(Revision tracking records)
Content starts

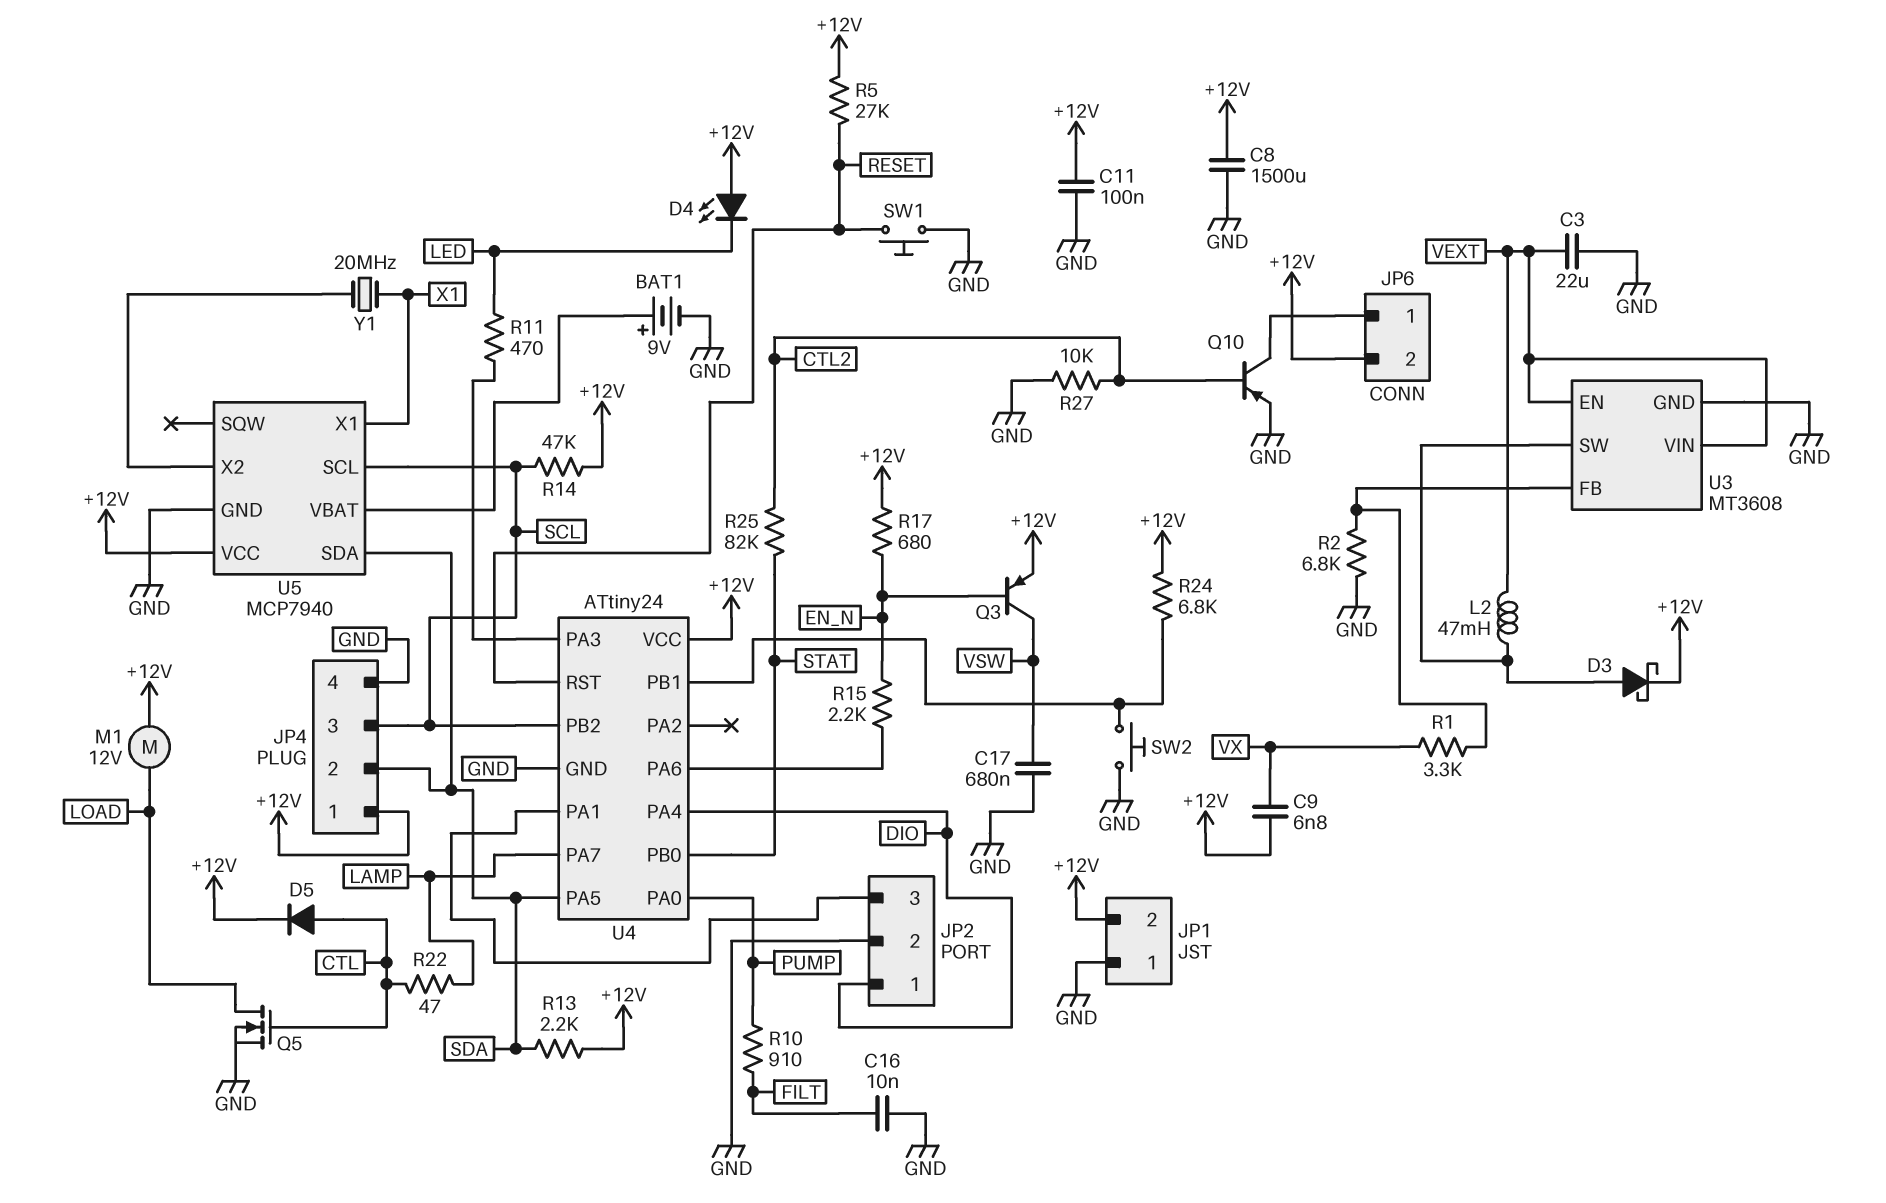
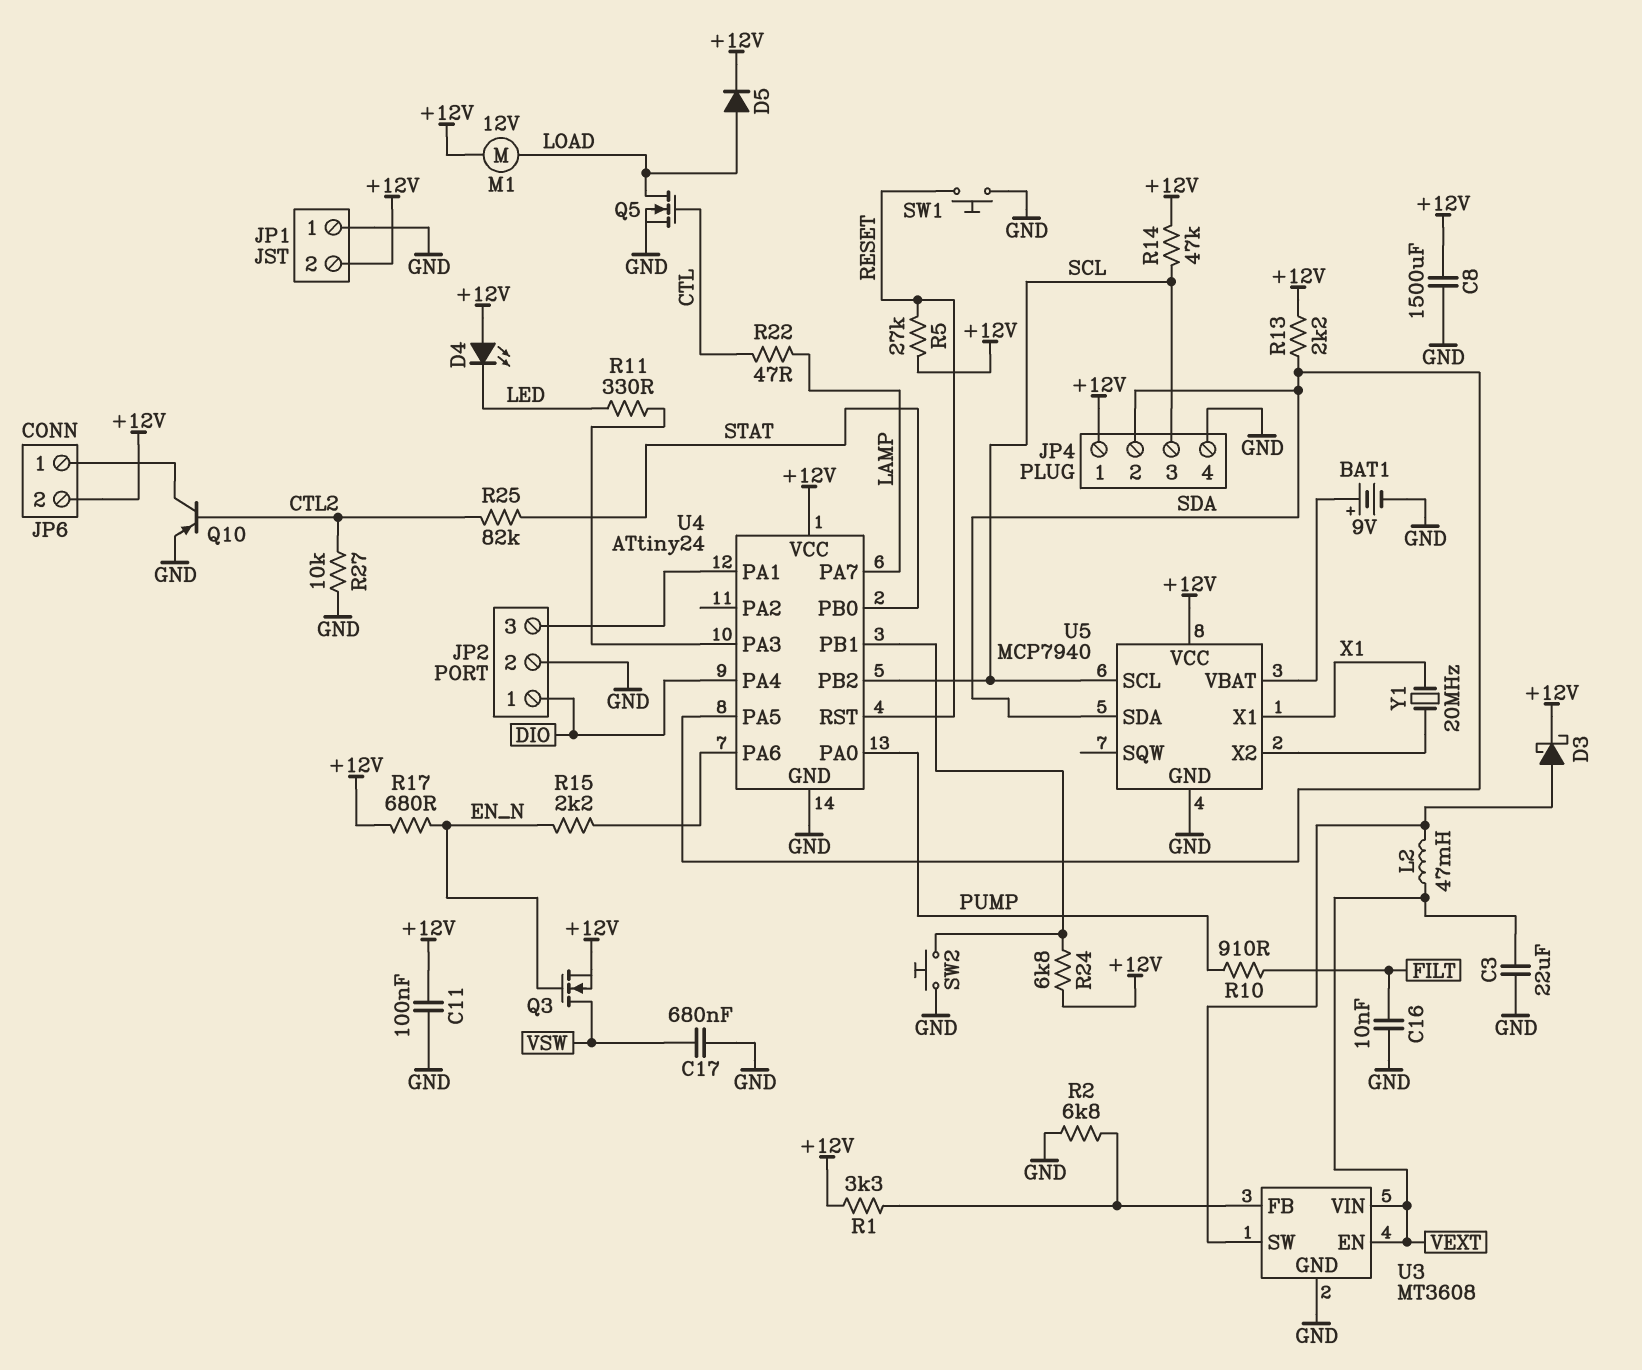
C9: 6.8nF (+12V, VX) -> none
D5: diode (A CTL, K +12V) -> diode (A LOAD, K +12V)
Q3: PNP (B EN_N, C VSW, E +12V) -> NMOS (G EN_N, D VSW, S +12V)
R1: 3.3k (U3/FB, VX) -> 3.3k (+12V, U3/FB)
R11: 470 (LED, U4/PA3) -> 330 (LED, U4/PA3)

Content ends

About this exercise
Each line from the one with "R1: 3.3k (U3/FB, VX) -> 3.3k (+12V, U3/FB)" through the end of the records above should be written out exactly. No other line should appear.

Solution to this exercise
R1: 3.3k (U3/FB, VX) -> 3.3k (+12V, U3/FB)
R11: 470 (LED, U4/PA3) -> 330 (LED, U4/PA3)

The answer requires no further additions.